*What is being asked*: Each record, minus any picture, should be returned exactly as written.
____ Source records
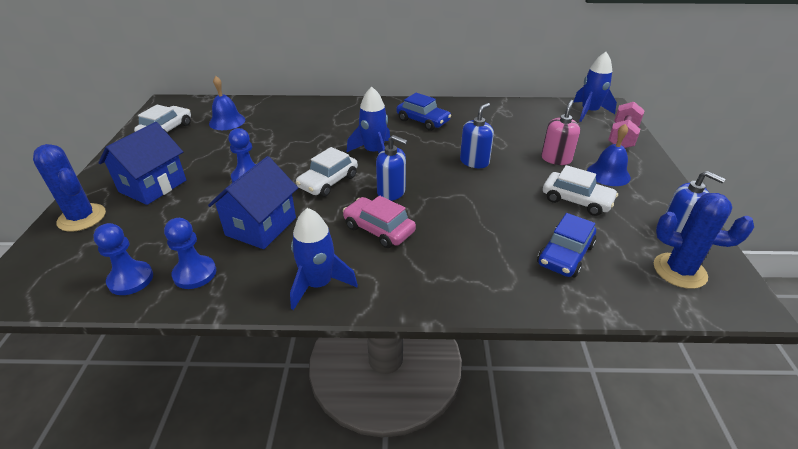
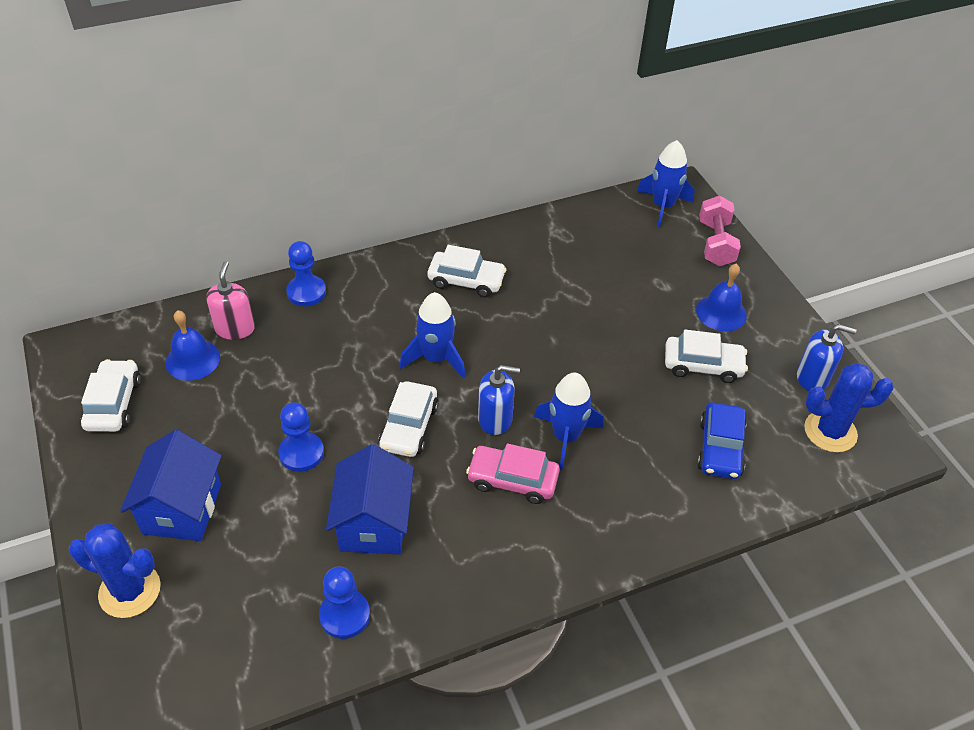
camera: 25 degrees left, 10 degrees up
(131, 279) = (275, 650): blue pawn -> blue pawn (306, 292)
(319, 284) = (492, 577): blue rocket -> blue rocket (566, 437)
(423, 121) = (466, 280): blue car -> white car
(474, 161) = (566, 337): blue soap dispenser -> none
(556, 159) = (656, 304): pink soap dispenser -> pink soap dispenser (235, 328)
________
*Task output*:
camera: 25 degrees left, 10 degrees up
(131, 279) = (275, 650): blue pawn -> blue pawn (306, 292)
(319, 284) = (492, 577): blue rocket -> blue rocket (566, 437)
(423, 121) = (466, 280): blue car -> white car
(474, 161) = (566, 337): blue soap dispenser -> none
(556, 159) = (656, 304): pink soap dispenser -> pink soap dispenser (235, 328)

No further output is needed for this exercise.